- **TASK STATEMENT**: Exact repetition, pictures omitted: give every record below again.

·····

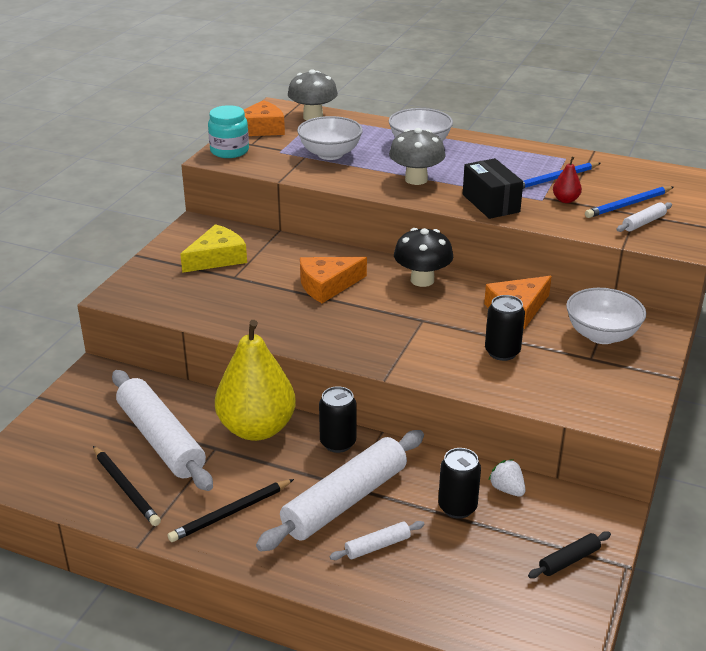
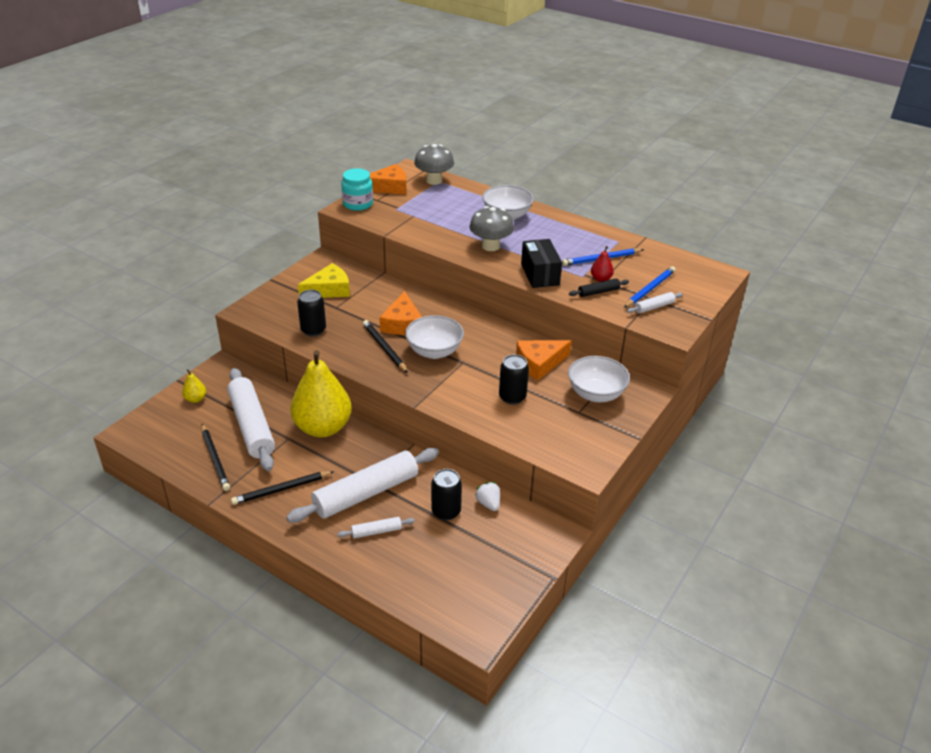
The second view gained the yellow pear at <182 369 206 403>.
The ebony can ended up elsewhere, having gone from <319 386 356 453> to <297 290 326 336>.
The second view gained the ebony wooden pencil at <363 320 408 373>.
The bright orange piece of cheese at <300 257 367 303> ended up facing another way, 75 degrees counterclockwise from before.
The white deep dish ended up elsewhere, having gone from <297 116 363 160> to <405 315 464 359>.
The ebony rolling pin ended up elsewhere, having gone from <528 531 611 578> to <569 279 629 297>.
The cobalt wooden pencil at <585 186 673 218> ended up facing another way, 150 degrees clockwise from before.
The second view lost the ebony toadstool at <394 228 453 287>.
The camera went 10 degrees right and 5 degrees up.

·····

- **OUTPUT BELOW**:
The second view gained the yellow pear at <182 369 206 403>.
The ebony can ended up elsewhere, having gone from <319 386 356 453> to <297 290 326 336>.
The second view gained the ebony wooden pencil at <363 320 408 373>.
The bright orange piece of cheese at <300 257 367 303> ended up facing another way, 75 degrees counterclockwise from before.
The white deep dish ended up elsewhere, having gone from <297 116 363 160> to <405 315 464 359>.
The ebony rolling pin ended up elsewhere, having gone from <528 531 611 578> to <569 279 629 297>.
The cobalt wooden pencil at <585 186 673 218> ended up facing another way, 150 degrees clockwise from before.
The second view lost the ebony toadstool at <394 228 453 287>.
The camera went 10 degrees right and 5 degrees up.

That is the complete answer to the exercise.